==== Provided information ====

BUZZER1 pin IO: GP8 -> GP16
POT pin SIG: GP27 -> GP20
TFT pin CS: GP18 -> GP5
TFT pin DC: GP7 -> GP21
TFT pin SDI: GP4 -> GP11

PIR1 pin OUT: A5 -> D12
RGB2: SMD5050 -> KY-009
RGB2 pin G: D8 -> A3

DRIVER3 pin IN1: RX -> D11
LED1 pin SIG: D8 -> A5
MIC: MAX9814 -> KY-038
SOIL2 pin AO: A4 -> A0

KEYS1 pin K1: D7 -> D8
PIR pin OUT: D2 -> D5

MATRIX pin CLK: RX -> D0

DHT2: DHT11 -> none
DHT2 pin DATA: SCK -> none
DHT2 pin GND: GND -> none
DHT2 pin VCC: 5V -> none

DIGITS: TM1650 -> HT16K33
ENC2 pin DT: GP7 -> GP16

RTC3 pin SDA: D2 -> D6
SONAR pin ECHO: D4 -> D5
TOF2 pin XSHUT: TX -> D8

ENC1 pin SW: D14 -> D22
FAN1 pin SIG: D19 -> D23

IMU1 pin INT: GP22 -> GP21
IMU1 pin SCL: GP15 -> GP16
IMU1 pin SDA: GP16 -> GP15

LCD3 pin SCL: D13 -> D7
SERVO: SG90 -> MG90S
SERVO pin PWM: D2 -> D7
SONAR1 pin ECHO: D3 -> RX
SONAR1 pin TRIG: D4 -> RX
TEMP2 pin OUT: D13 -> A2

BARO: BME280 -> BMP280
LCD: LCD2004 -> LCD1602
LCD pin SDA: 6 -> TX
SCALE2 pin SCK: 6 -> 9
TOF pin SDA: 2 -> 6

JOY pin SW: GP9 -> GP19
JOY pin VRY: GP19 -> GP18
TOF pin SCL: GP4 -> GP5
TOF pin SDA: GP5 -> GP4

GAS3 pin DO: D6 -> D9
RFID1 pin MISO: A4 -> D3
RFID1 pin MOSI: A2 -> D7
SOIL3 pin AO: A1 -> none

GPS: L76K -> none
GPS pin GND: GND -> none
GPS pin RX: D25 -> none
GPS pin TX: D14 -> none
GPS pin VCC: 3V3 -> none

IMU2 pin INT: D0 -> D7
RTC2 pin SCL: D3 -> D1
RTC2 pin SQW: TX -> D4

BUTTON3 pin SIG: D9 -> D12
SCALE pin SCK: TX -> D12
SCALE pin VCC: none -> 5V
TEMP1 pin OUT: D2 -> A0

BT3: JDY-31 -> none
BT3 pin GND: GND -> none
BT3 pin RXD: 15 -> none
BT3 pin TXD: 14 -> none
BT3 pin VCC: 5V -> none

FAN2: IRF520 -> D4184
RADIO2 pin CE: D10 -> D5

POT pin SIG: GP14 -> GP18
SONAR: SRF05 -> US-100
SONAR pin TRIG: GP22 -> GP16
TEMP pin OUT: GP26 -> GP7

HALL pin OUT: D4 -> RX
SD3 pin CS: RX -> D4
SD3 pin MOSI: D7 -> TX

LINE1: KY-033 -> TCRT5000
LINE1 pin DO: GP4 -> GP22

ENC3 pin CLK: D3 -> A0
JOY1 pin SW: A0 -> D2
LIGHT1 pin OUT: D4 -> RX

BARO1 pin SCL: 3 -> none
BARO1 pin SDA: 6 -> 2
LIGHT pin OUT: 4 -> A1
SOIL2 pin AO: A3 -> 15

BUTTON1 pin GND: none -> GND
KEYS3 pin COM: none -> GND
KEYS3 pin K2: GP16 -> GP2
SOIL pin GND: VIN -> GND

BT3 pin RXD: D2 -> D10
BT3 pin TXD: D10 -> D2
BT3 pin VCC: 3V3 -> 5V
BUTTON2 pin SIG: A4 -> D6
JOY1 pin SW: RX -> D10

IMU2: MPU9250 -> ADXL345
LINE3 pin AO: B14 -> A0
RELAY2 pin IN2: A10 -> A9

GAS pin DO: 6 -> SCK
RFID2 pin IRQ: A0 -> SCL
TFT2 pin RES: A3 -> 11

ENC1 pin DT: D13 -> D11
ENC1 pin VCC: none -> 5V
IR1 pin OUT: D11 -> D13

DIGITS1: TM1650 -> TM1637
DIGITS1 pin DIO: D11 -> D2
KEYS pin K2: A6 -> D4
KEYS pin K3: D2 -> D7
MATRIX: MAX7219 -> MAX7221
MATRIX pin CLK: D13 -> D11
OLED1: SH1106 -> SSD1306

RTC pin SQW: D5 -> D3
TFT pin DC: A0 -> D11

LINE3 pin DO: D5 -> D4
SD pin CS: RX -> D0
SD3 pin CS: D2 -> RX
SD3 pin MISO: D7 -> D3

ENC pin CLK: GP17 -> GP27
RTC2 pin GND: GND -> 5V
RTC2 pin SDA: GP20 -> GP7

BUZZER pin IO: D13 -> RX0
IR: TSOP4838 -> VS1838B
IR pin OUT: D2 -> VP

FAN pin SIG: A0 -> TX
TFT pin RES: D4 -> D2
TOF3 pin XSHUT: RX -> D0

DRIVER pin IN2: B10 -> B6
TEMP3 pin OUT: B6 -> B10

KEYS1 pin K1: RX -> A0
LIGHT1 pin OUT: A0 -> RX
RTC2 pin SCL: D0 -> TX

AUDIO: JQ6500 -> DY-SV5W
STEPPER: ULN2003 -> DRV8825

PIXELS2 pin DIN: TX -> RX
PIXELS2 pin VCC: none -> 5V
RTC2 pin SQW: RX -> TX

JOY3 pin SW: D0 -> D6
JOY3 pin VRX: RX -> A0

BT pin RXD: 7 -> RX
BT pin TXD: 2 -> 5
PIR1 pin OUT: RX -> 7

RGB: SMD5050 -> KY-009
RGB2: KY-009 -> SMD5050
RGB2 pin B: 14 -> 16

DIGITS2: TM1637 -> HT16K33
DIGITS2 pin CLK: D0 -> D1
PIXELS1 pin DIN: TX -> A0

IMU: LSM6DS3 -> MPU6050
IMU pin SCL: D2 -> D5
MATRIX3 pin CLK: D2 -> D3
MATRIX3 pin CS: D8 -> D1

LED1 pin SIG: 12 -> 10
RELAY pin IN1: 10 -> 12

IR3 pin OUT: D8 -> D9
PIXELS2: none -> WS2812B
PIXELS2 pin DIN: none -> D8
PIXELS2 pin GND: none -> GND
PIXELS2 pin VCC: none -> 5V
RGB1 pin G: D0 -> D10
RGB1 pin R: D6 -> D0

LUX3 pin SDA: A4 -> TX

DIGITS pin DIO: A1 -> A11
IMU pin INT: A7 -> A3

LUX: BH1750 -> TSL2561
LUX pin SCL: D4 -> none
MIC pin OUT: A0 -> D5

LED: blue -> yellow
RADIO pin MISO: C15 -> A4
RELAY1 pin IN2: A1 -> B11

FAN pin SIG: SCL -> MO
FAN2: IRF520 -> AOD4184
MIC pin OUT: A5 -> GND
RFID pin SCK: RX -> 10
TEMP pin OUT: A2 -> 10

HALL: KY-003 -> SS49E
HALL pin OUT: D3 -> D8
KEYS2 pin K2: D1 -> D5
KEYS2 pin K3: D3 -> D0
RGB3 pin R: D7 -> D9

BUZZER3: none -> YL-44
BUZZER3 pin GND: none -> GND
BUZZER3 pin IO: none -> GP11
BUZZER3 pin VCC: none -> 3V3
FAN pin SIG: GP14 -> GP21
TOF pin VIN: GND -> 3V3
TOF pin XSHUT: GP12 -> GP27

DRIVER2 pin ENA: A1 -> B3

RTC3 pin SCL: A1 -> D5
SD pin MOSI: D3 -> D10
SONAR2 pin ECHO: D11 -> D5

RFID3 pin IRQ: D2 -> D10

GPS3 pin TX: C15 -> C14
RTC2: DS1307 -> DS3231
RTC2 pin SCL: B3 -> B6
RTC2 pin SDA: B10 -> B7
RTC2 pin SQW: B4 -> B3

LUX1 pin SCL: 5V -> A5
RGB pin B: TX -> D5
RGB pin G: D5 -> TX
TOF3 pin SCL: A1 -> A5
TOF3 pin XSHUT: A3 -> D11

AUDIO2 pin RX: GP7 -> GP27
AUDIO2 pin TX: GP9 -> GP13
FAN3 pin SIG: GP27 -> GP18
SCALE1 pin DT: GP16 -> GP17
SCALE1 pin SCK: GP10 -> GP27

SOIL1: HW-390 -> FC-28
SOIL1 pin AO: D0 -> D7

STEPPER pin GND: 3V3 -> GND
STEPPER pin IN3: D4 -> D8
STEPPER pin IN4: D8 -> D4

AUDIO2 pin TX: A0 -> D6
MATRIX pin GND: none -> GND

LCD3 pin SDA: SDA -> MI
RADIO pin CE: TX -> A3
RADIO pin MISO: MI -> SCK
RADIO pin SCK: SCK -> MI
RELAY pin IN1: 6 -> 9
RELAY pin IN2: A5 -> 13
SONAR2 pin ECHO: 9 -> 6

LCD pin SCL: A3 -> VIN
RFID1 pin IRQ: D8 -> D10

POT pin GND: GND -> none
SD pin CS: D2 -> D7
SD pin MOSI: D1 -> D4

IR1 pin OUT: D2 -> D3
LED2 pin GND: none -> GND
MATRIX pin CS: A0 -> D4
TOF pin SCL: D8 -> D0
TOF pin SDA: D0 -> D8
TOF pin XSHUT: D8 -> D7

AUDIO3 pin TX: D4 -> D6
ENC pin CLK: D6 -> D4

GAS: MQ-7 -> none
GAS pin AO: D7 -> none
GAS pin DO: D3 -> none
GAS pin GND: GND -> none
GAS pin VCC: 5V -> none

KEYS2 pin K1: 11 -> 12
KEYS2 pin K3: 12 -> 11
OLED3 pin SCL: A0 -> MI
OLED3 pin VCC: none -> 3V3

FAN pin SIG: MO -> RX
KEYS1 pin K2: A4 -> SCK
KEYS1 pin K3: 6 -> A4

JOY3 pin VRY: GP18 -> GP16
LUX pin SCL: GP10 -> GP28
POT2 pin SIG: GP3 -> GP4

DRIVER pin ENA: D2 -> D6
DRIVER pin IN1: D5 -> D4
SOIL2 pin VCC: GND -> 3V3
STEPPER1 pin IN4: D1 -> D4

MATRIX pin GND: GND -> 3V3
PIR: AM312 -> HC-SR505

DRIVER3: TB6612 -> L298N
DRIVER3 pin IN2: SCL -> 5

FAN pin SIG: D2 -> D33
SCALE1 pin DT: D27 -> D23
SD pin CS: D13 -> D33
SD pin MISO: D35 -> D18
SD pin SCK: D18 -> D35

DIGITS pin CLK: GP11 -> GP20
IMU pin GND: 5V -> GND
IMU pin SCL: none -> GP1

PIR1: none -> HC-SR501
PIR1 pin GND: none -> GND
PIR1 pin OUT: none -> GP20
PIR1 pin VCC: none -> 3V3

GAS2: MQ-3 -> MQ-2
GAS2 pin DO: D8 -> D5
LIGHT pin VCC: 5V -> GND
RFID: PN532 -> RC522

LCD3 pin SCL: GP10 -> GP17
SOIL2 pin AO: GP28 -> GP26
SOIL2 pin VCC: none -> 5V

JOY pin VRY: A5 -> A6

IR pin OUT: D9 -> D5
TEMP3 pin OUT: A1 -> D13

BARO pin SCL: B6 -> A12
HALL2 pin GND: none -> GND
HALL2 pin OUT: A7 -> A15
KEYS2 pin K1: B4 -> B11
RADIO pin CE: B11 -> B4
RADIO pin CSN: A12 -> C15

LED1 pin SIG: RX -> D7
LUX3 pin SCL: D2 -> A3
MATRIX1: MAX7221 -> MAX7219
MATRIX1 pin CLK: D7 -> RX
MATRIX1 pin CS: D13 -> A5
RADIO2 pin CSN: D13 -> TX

====

Produce a word-for-word copy of everything above from the line holding "SOIL1: HW-390 -> FC-28" down to the line holding "SOIL2 pin VCC: GND -> 3V3", with both of those lines kept.

### [Task response]
SOIL1: HW-390 -> FC-28
SOIL1 pin AO: D0 -> D7

STEPPER pin GND: 3V3 -> GND
STEPPER pin IN3: D4 -> D8
STEPPER pin IN4: D8 -> D4

AUDIO2 pin TX: A0 -> D6
MATRIX pin GND: none -> GND

LCD3 pin SDA: SDA -> MI
RADIO pin CE: TX -> A3
RADIO pin MISO: MI -> SCK
RADIO pin SCK: SCK -> MI
RELAY pin IN1: 6 -> 9
RELAY pin IN2: A5 -> 13
SONAR2 pin ECHO: 9 -> 6

LCD pin SCL: A3 -> VIN
RFID1 pin IRQ: D8 -> D10

POT pin GND: GND -> none
SD pin CS: D2 -> D7
SD pin MOSI: D1 -> D4

IR1 pin OUT: D2 -> D3
LED2 pin GND: none -> GND
MATRIX pin CS: A0 -> D4
TOF pin SCL: D8 -> D0
TOF pin SDA: D0 -> D8
TOF pin XSHUT: D8 -> D7

AUDIO3 pin TX: D4 -> D6
ENC pin CLK: D6 -> D4

GAS: MQ-7 -> none
GAS pin AO: D7 -> none
GAS pin DO: D3 -> none
GAS pin GND: GND -> none
GAS pin VCC: 5V -> none

KEYS2 pin K1: 11 -> 12
KEYS2 pin K3: 12 -> 11
OLED3 pin SCL: A0 -> MI
OLED3 pin VCC: none -> 3V3

FAN pin SIG: MO -> RX
KEYS1 pin K2: A4 -> SCK
KEYS1 pin K3: 6 -> A4

JOY3 pin VRY: GP18 -> GP16
LUX pin SCL: GP10 -> GP28
POT2 pin SIG: GP3 -> GP4

DRIVER pin ENA: D2 -> D6
DRIVER pin IN1: D5 -> D4
SOIL2 pin VCC: GND -> 3V3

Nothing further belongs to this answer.